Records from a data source
==================================================

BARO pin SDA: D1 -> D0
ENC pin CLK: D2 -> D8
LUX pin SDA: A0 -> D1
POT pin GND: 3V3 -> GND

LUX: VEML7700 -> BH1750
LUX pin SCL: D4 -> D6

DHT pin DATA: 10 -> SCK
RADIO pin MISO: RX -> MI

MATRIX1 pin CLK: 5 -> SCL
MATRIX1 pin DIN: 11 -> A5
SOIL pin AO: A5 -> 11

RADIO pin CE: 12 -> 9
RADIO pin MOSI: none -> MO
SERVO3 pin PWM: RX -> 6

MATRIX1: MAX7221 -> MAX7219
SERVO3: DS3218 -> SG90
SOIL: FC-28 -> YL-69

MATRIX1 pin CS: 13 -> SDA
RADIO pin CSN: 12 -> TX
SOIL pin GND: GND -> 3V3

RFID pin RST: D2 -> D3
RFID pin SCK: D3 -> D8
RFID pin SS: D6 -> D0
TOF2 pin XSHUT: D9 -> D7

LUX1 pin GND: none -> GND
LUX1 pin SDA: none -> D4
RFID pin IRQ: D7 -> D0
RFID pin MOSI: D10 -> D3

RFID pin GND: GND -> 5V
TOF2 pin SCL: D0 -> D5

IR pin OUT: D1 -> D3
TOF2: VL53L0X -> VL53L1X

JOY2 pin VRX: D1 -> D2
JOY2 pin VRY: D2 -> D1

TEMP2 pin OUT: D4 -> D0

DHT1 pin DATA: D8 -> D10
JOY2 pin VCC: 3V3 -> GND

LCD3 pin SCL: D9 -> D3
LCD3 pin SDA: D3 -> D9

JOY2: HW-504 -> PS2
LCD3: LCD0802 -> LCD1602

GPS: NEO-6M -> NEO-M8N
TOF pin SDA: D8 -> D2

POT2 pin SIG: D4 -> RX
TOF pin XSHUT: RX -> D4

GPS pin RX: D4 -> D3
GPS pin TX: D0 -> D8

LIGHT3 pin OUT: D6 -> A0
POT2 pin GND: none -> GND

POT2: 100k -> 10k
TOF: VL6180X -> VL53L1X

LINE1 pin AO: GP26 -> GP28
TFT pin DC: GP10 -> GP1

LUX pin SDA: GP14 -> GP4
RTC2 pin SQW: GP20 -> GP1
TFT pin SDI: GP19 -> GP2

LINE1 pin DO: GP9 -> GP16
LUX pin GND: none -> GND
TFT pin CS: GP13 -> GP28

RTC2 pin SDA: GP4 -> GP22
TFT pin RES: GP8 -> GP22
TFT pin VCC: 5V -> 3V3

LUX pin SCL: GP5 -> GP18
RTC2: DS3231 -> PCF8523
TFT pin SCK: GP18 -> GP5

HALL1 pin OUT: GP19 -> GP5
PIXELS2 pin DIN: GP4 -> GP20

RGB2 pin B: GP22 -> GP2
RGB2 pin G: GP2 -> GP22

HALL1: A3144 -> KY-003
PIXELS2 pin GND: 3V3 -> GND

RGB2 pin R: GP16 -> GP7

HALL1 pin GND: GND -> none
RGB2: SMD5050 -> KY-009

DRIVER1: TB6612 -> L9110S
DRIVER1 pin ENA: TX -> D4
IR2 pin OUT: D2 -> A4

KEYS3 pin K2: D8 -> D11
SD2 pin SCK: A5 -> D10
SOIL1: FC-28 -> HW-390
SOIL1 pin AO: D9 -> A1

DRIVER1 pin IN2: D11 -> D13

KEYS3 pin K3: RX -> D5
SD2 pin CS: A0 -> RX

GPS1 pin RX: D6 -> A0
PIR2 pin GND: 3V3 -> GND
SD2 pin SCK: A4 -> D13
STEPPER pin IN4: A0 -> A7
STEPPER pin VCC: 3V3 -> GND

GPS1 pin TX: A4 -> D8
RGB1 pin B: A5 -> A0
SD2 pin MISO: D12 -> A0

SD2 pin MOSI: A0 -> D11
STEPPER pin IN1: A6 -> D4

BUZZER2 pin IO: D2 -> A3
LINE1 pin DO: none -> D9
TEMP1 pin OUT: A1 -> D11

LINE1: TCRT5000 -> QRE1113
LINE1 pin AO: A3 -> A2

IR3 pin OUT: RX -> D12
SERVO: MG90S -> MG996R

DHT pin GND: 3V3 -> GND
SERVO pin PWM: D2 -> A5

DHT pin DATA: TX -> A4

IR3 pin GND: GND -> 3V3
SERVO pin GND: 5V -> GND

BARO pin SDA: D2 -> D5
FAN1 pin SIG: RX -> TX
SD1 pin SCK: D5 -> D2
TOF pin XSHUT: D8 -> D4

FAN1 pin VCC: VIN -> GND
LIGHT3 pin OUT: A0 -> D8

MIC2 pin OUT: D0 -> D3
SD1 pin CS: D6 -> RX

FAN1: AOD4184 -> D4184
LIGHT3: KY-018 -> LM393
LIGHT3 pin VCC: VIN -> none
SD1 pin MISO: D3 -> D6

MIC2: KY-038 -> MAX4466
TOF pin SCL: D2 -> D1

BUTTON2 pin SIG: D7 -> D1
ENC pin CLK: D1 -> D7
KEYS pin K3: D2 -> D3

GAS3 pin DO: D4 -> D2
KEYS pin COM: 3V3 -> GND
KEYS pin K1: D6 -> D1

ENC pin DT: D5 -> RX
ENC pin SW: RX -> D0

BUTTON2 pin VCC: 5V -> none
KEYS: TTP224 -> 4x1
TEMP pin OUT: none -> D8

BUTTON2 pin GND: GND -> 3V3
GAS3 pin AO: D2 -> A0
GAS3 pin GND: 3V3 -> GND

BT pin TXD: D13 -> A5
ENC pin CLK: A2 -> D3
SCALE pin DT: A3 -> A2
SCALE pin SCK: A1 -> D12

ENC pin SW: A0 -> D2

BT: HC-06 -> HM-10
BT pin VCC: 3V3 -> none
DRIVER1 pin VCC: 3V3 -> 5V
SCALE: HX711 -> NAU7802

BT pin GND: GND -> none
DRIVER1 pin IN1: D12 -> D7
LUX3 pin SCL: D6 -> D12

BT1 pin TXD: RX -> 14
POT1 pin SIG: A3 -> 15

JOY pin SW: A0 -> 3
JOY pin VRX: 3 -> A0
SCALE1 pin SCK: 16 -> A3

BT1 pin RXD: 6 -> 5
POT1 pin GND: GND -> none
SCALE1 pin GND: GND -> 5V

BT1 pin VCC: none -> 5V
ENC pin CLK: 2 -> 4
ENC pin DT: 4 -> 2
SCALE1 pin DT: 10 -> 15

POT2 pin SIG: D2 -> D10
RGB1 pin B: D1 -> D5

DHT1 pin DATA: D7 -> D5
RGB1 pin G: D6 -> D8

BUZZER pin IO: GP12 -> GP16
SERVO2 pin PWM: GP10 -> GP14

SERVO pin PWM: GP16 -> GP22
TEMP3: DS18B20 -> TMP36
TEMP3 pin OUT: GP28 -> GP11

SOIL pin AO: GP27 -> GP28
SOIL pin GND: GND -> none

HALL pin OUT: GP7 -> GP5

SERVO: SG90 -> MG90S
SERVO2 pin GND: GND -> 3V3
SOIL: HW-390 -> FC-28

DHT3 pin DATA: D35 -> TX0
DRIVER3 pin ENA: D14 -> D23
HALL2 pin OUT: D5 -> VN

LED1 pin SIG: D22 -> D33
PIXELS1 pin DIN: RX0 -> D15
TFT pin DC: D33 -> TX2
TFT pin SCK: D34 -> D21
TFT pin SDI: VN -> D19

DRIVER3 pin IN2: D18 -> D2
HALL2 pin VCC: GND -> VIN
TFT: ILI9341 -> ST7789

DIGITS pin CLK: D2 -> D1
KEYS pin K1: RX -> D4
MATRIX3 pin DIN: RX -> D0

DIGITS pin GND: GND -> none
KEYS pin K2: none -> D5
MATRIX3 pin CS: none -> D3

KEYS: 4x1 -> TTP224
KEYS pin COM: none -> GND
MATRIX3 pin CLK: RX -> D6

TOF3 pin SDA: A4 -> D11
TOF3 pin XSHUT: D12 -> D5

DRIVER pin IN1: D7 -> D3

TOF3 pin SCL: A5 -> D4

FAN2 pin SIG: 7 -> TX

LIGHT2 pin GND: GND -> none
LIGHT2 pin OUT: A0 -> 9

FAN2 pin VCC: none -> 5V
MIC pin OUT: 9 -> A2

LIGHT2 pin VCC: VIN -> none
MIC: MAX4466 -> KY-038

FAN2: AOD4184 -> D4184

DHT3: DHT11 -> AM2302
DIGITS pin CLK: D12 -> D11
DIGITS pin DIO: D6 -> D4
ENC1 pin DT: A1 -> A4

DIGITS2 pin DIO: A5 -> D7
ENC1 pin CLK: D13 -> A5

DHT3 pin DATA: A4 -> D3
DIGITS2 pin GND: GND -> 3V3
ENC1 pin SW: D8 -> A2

==================================================

Using the records given above, list every line that includes the word "STEPPER".

▶ _REPLY_:
STEPPER pin IN4: A0 -> A7
STEPPER pin VCC: 3V3 -> GND
STEPPER pin IN1: A6 -> D4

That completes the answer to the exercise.